* Action item: Return exactly the lines that run from the one containing "R9: 100 (SIG5, SIG11) -> none" to the end of the entries, with both ends included.

┌─ Dataset excerpts

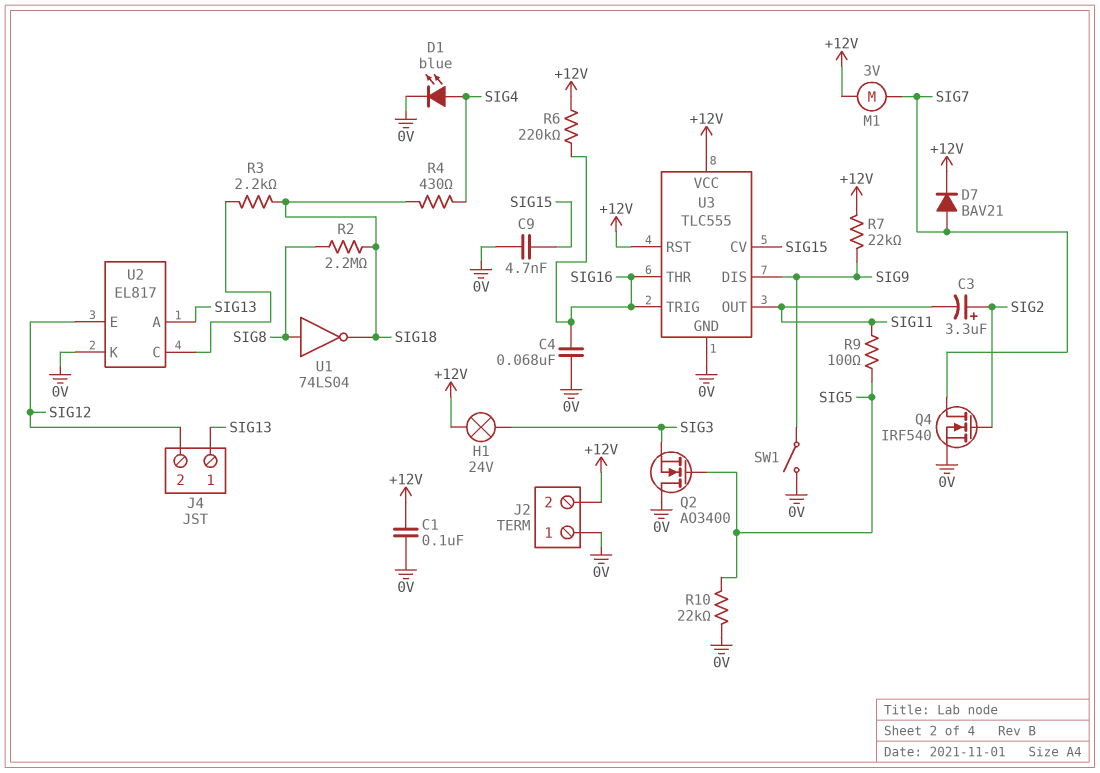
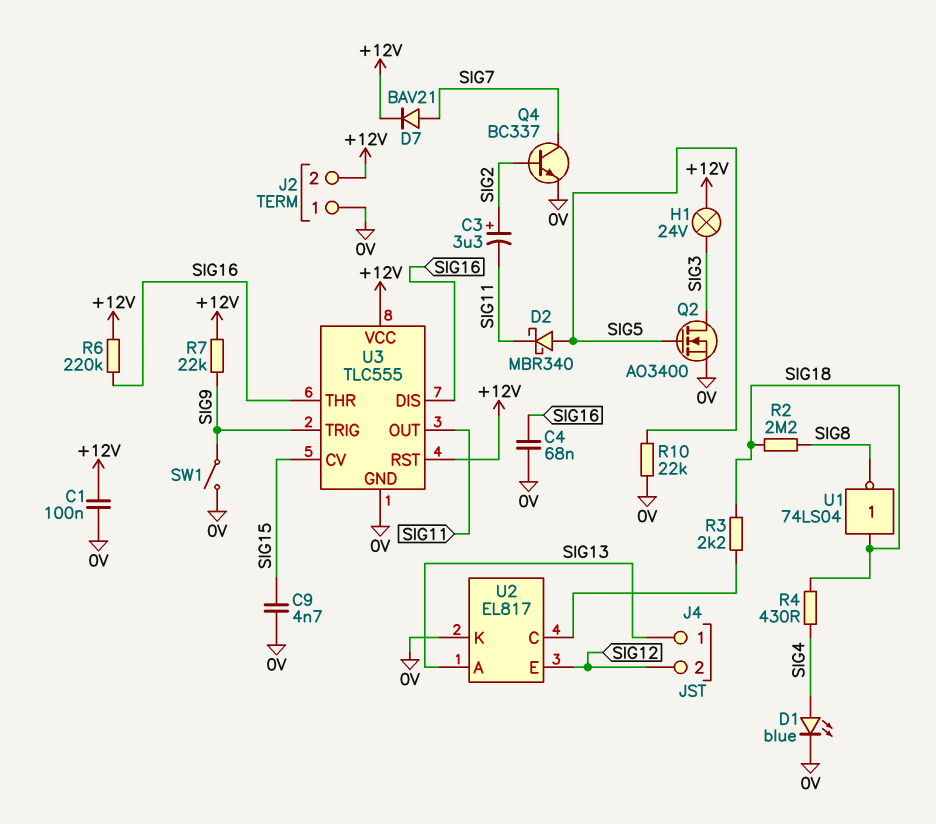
D2: none -> schottky MBR340 (A SIG5, K SIG11)
M1: motor 3V (+12V, SIG7) -> none
Q2: NMOS AO3400 (G SIG5, D 0V, S SIG3) -> NMOS AO3400 (G SIG5, D SIG3, S 0V)
Q4: NMOS IRF540 (G SIG2, D SIG7, S 0V) -> NPN BC337 (B SIG2, C SIG7, E 0V)
R9: 100 (SIG5, SIG11) -> none
U1: NOT 74LS04 (in SIG8, out SIG18) -> NOT 74LS04 (in SIG18, out SIG8)
U3 pin DIS: SIG9 -> SIG16
U3 pin TRIG: SIG16 -> SIG9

└─

* Result:
R9: 100 (SIG5, SIG11) -> none
U1: NOT 74LS04 (in SIG8, out SIG18) -> NOT 74LS04 (in SIG18, out SIG8)
U3 pin DIS: SIG9 -> SIG16
U3 pin TRIG: SIG16 -> SIG9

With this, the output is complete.